[Given information — start]

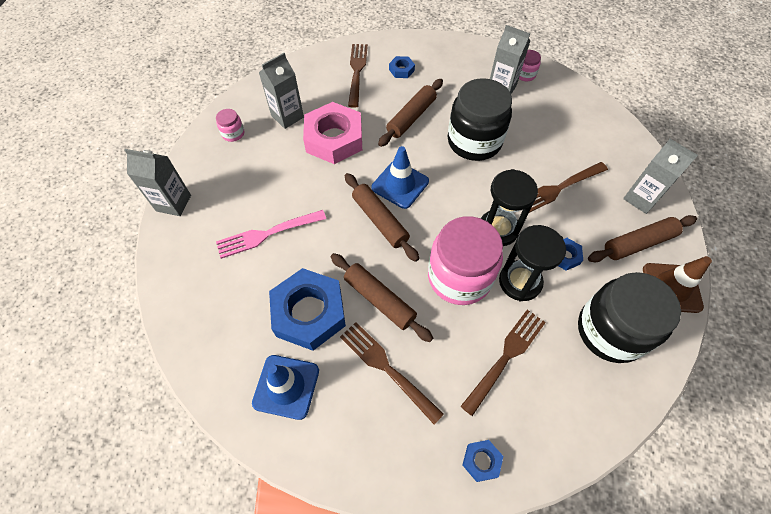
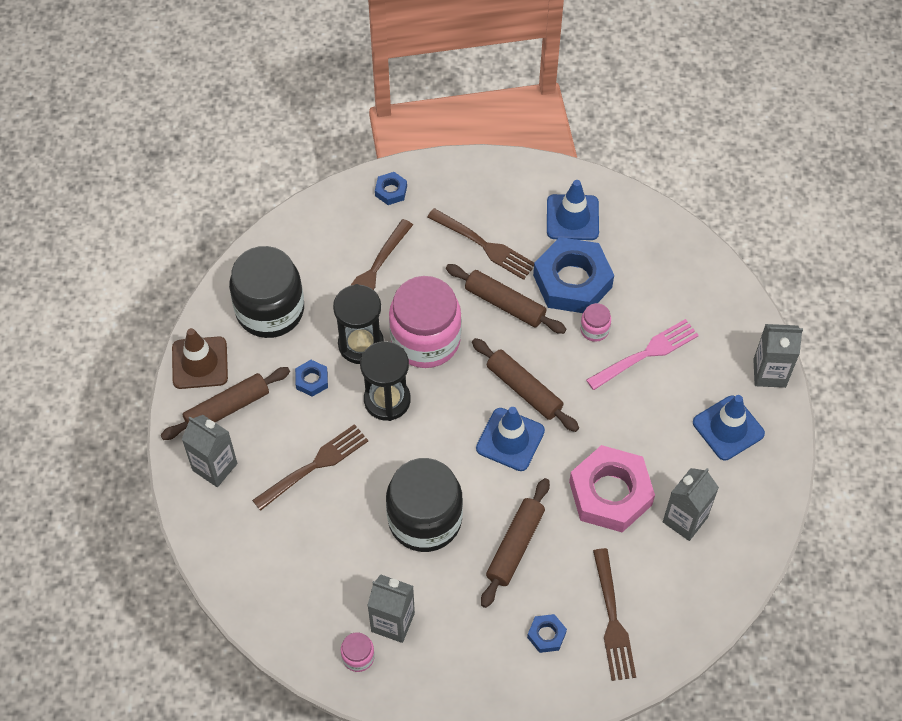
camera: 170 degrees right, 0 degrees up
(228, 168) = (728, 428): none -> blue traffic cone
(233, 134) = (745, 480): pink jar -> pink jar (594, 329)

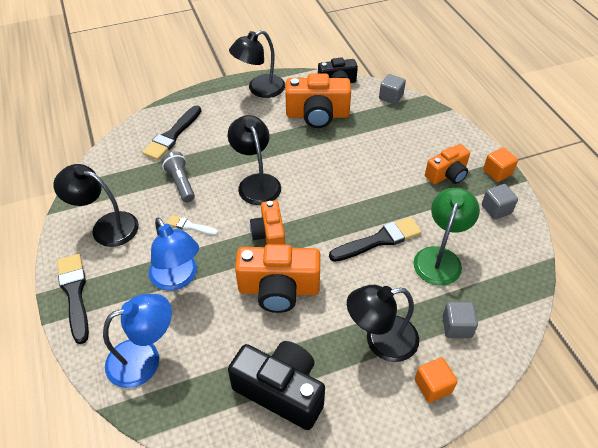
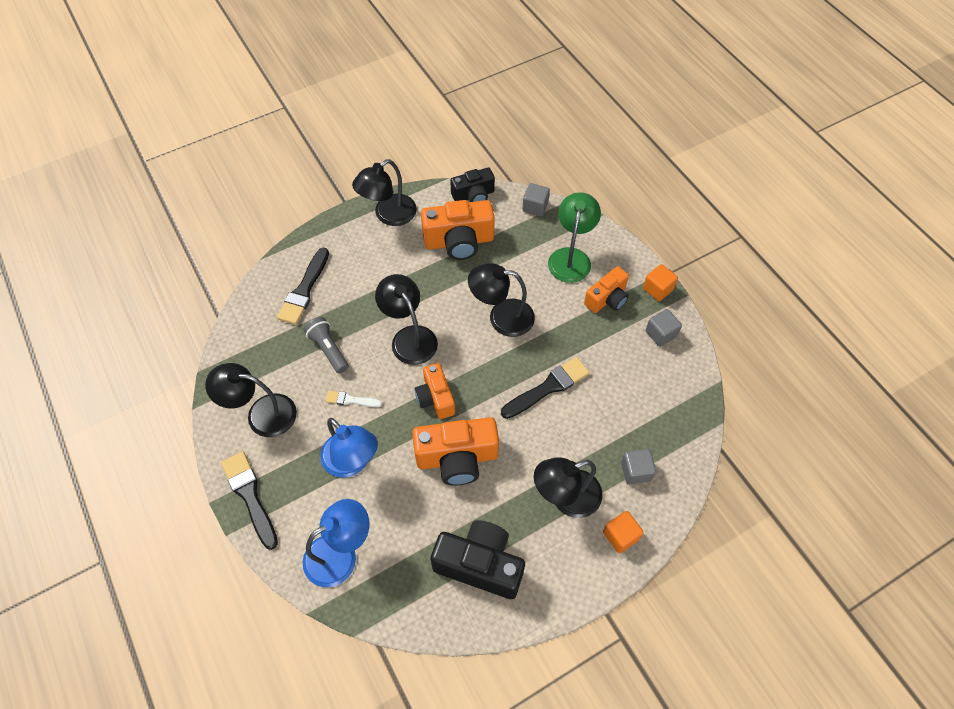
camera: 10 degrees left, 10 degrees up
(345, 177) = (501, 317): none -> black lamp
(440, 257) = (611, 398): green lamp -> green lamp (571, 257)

[Given information — finish]
[Given information — start]

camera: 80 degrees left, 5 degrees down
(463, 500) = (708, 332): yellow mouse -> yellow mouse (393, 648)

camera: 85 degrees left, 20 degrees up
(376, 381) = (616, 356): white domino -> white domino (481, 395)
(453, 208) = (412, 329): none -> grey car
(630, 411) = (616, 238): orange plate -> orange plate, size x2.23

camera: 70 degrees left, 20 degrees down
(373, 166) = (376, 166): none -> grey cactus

[Given information — finish]

• **Work instructions**
Of the lines above, extract only those from the line with "(463, 500) = (708, 332): yellow" to the line with "(373, 166) = (376, 166): none -> grey cactus", both included, exactly as written.

• **Your solution**
(463, 500) = (708, 332): yellow mouse -> yellow mouse (393, 648)

camera: 85 degrees left, 20 degrees up
(376, 381) = (616, 356): white domino -> white domino (481, 395)
(453, 208) = (412, 329): none -> grey car
(630, 411) = (616, 238): orange plate -> orange plate, size x2.23

camera: 70 degrees left, 20 degrees down
(373, 166) = (376, 166): none -> grey cactus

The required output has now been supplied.